EXERCISE: A faithful copy of all the entries is required, with no pictures in it.

PROVIDED DATA:
=====

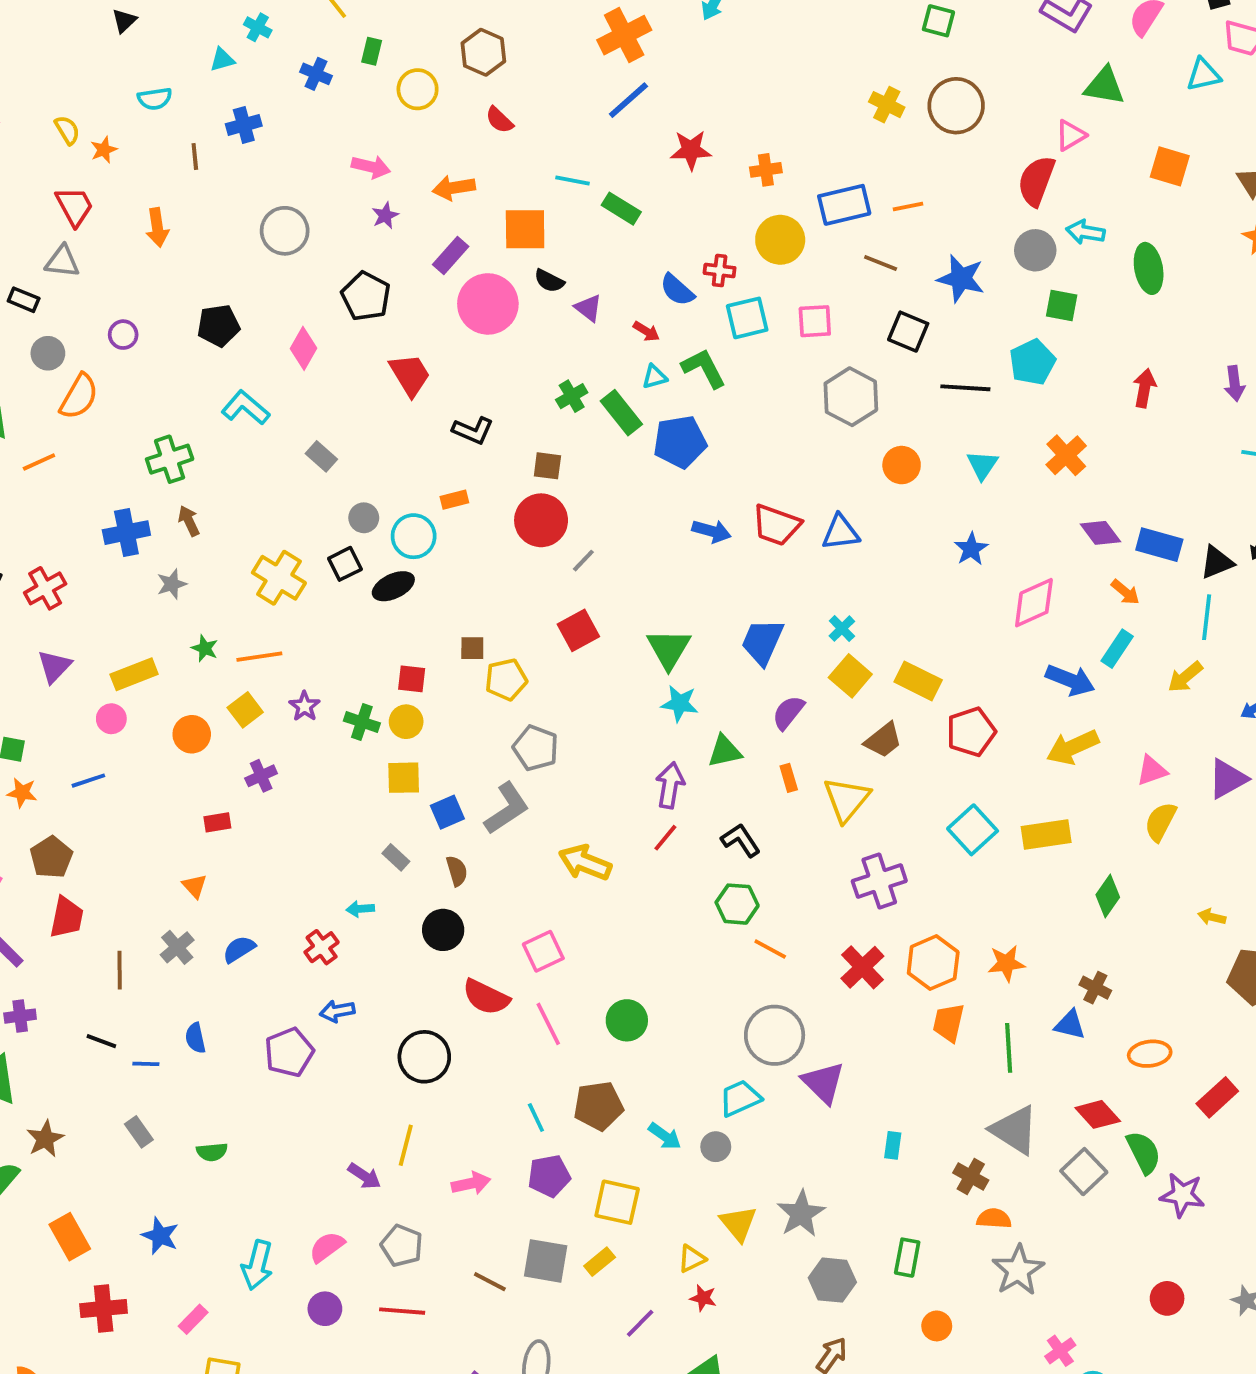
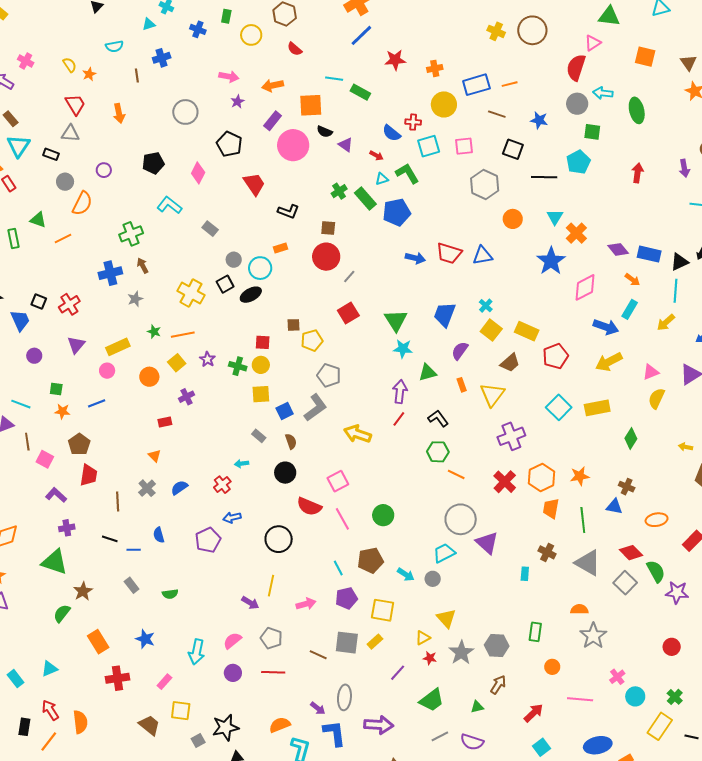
blue star: (961, 278) -> (539, 120), size x0.7
orange cross: (1066, 455) -> (576, 233), moved
blue star: (971, 549) -> (551, 261), size x1.6
brown cross: (971, 1176) -> (547, 552), moved
gray star: (801, 1214) -> (461, 653), moved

=====

WRITTEN RESPONSE:
blue star: (961, 278) -> (539, 120), size x0.7
orange cross: (1066, 455) -> (576, 233), moved
blue star: (971, 549) -> (551, 261), size x1.6
brown cross: (971, 1176) -> (547, 552), moved
gray star: (801, 1214) -> (461, 653), moved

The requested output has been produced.